# [Work instruction]
Copy verbatim the material from its first line to the line that holds "U4: AND 74LS08", including that line.

# [Data to process]
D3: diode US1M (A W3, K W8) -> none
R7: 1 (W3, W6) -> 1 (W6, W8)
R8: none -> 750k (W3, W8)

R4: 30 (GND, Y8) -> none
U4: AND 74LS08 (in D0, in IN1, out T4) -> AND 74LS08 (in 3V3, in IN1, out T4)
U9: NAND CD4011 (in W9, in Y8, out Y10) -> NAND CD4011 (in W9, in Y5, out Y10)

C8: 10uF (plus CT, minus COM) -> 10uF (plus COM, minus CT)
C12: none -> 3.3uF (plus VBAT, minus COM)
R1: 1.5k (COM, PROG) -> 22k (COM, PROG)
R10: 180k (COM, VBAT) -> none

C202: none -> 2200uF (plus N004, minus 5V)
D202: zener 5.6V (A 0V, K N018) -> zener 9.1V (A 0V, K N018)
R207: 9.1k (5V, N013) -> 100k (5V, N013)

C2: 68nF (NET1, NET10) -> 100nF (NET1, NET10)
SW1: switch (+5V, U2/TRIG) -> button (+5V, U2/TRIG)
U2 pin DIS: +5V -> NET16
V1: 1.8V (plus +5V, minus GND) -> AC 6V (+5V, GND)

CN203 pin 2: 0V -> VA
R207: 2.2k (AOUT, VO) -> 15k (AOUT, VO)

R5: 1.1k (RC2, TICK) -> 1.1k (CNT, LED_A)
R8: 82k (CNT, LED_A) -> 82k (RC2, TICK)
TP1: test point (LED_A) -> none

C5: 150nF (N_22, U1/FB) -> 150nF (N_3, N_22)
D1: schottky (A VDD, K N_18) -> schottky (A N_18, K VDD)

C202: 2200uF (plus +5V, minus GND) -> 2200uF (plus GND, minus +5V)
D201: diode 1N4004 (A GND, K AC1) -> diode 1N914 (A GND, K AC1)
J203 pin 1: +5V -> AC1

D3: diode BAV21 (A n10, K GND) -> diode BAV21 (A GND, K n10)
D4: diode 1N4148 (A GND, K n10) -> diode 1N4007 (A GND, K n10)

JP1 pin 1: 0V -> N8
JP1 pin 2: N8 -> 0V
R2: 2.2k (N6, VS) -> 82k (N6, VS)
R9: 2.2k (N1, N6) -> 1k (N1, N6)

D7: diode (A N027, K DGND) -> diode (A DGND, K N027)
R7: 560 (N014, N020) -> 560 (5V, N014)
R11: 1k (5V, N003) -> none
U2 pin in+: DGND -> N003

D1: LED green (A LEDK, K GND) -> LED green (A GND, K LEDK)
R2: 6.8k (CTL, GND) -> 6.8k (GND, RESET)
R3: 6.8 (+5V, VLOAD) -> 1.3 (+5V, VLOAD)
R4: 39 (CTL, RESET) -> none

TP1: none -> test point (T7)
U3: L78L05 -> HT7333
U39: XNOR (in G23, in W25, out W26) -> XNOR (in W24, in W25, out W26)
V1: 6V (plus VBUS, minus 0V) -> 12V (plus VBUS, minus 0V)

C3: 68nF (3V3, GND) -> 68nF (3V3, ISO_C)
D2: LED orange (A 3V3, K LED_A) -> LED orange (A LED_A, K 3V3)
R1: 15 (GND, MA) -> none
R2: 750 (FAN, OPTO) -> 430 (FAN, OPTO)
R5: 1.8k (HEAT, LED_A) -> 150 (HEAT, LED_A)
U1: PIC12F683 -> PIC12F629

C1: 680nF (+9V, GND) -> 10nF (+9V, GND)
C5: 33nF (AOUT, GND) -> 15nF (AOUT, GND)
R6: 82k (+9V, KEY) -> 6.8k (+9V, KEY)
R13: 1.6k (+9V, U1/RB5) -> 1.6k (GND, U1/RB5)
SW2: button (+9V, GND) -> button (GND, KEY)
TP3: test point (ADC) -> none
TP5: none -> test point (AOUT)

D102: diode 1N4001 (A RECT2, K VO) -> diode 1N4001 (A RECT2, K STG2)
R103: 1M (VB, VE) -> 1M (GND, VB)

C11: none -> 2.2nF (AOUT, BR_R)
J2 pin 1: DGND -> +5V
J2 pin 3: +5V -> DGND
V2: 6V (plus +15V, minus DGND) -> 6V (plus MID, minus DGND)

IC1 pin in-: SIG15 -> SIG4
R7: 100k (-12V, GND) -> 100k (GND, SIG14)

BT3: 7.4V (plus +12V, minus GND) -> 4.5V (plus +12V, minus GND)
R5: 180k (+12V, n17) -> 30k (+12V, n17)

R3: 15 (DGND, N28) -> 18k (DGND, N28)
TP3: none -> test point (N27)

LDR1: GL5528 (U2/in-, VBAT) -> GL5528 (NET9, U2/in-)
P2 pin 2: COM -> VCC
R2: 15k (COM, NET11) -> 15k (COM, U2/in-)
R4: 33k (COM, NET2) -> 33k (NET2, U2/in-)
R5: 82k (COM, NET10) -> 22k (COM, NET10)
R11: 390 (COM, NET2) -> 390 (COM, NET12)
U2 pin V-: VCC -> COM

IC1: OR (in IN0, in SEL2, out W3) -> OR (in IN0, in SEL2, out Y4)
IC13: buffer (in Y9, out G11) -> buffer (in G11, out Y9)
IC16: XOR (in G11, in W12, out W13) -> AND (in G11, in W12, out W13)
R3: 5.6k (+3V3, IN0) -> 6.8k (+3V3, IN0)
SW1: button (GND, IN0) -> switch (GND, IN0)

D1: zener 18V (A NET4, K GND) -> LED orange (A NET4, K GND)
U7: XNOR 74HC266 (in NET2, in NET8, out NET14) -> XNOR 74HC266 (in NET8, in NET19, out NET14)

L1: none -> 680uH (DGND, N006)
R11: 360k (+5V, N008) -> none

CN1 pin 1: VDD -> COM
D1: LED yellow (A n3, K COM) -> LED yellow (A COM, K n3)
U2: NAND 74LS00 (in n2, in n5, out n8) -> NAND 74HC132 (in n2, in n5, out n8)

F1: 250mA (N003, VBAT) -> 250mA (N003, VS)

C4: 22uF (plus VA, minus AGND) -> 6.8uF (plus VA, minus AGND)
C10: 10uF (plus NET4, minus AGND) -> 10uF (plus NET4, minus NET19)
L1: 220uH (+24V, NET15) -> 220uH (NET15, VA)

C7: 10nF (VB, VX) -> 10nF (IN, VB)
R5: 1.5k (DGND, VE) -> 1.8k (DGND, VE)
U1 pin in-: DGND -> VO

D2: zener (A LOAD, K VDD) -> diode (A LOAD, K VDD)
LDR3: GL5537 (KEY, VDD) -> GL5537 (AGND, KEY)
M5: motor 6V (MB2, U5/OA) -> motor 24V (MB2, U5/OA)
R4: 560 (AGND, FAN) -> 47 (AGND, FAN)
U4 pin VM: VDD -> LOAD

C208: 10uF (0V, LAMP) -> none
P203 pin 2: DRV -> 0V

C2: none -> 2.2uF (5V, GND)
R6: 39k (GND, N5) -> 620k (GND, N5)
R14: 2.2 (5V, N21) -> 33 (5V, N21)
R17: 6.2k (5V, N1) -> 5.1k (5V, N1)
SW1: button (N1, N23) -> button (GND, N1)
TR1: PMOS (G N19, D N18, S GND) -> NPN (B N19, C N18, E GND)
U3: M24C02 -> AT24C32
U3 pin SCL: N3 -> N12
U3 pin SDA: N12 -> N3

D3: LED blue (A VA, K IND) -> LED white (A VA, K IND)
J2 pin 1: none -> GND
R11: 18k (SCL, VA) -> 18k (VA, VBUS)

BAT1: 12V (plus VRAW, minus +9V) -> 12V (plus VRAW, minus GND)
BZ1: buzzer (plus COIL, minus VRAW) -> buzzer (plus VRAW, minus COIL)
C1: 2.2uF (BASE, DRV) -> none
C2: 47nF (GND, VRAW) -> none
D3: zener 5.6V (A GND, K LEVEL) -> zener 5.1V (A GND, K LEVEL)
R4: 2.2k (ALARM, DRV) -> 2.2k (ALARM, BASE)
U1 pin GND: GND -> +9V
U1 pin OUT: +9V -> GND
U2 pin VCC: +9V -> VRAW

# [Written solution]
D3: diode US1M (A W3, K W8) -> none
R7: 1 (W3, W6) -> 1 (W6, W8)
R8: none -> 750k (W3, W8)

R4: 30 (GND, Y8) -> none
U4: AND 74LS08 (in D0, in IN1, out T4) -> AND 74LS08 (in 3V3, in IN1, out T4)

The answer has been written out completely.